### Instructions to follow
Nothing but an exact copy is wanted: the line with "BUZZER pin IO: D4 -> D6" and each line after it in the data below, last line included.

### Source material
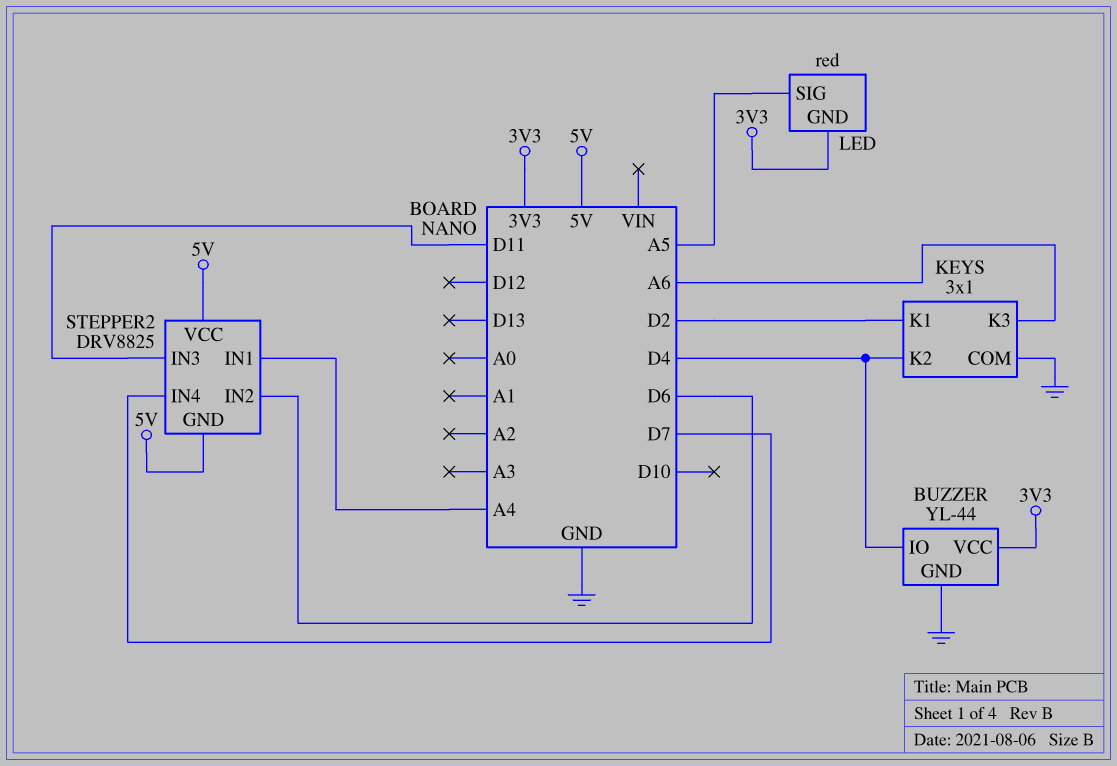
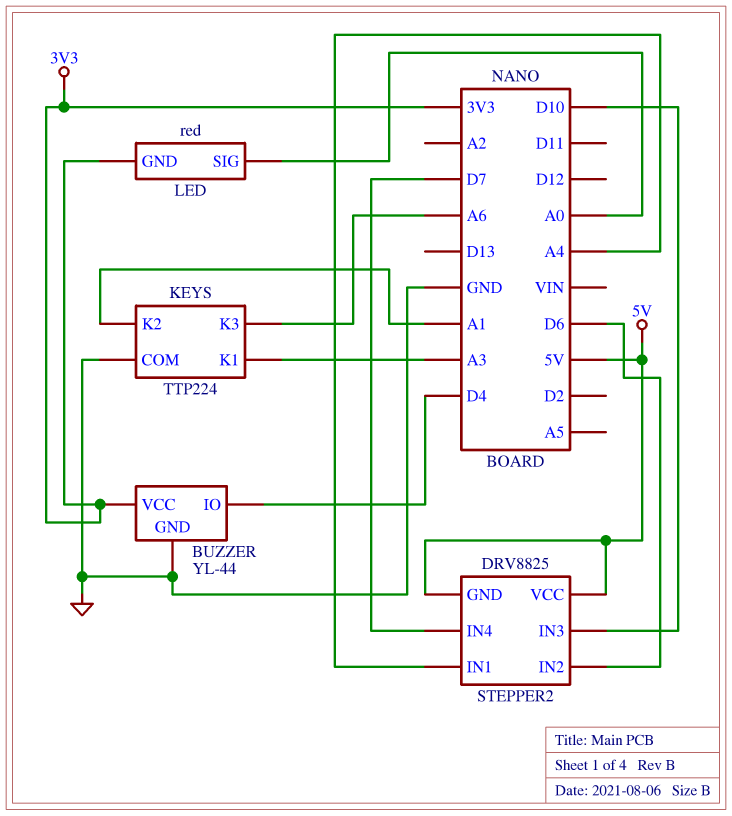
KEYS: 3x1 -> TTP224
KEYS pin K1: D2 -> A3
KEYS pin K2: D4 -> A1
LED pin SIG: A5 -> A0
STEPPER2 pin IN3: D11 -> D10

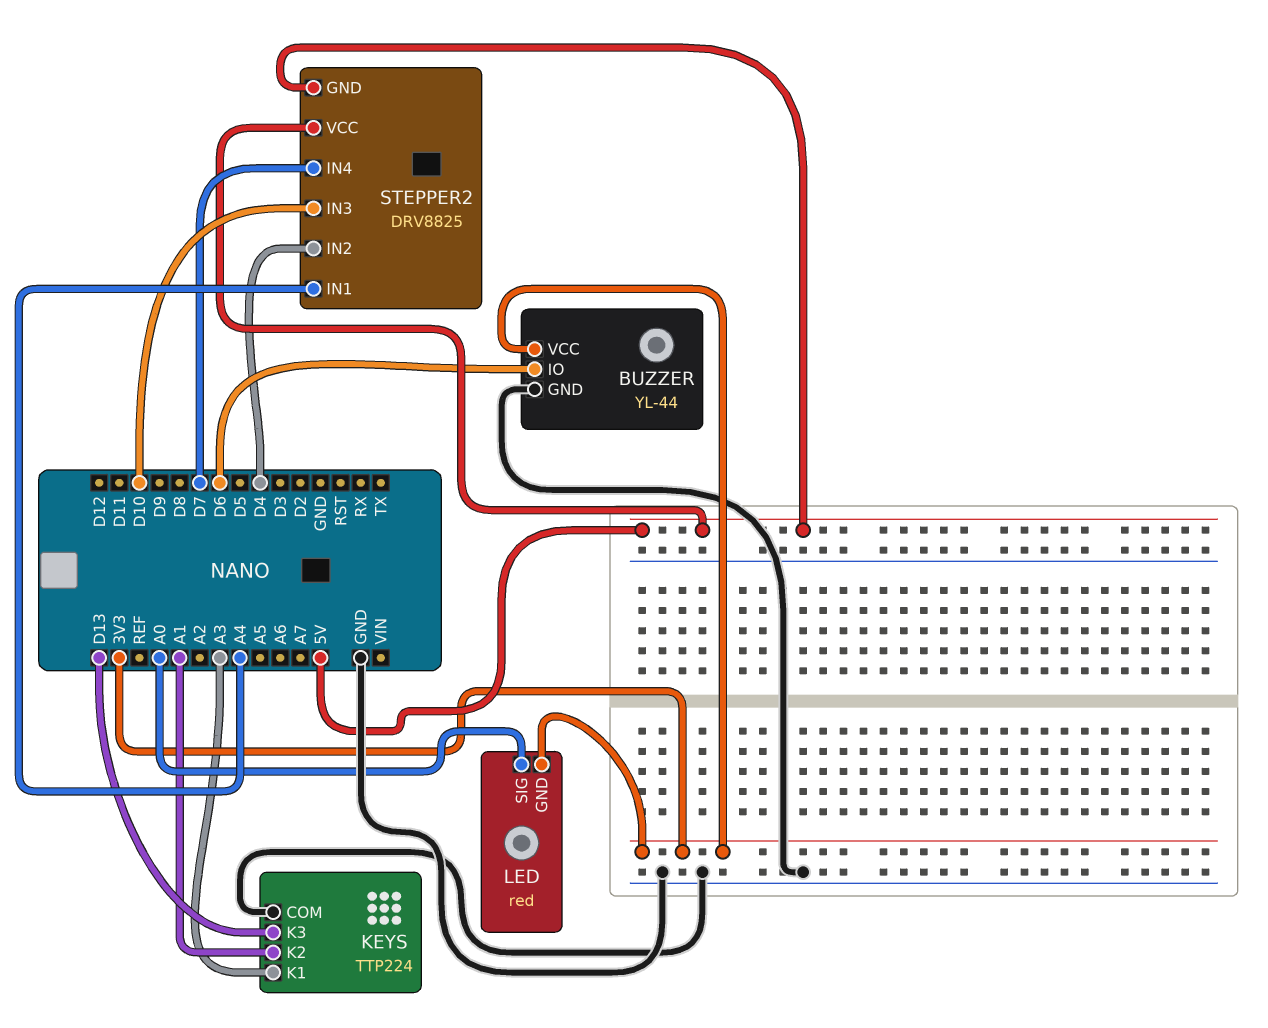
BUZZER pin IO: D4 -> D6
KEYS pin K3: A6 -> D13
STEPPER2 pin IN2: D6 -> D4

### Final answer
BUZZER pin IO: D4 -> D6
KEYS pin K3: A6 -> D13
STEPPER2 pin IN2: D6 -> D4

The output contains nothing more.